▶ [Supplied data]
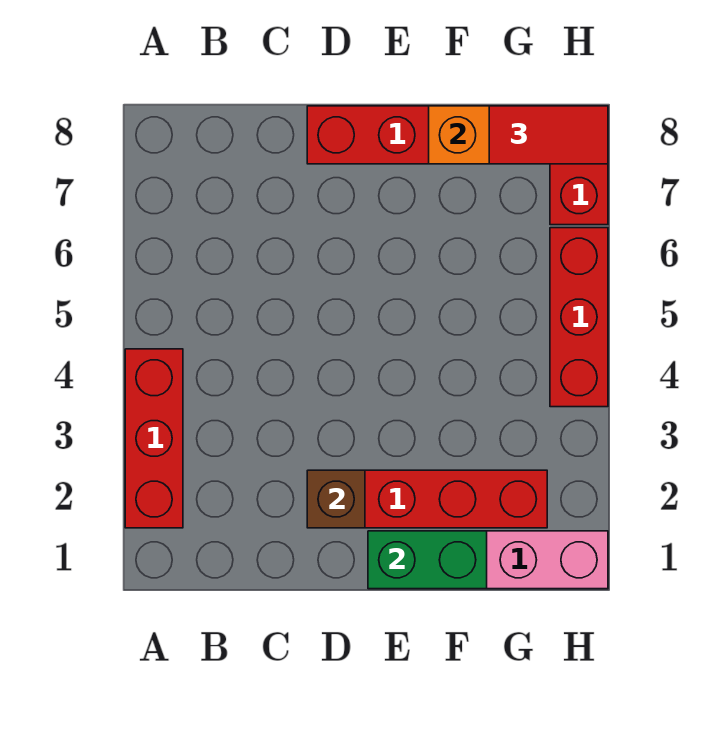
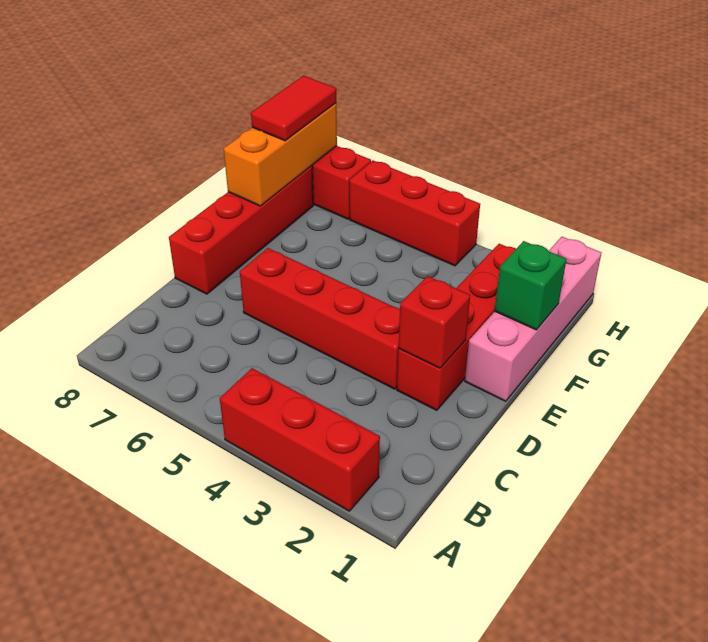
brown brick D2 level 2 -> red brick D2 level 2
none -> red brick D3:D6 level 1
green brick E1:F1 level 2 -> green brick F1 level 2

▶ [How to complete this task] Word for word, repeat the material above and drop the pictures.

▶ [Solution below]
brown brick D2 level 2 -> red brick D2 level 2
none -> red brick D3:D6 level 1
green brick E1:F1 level 2 -> green brick F1 level 2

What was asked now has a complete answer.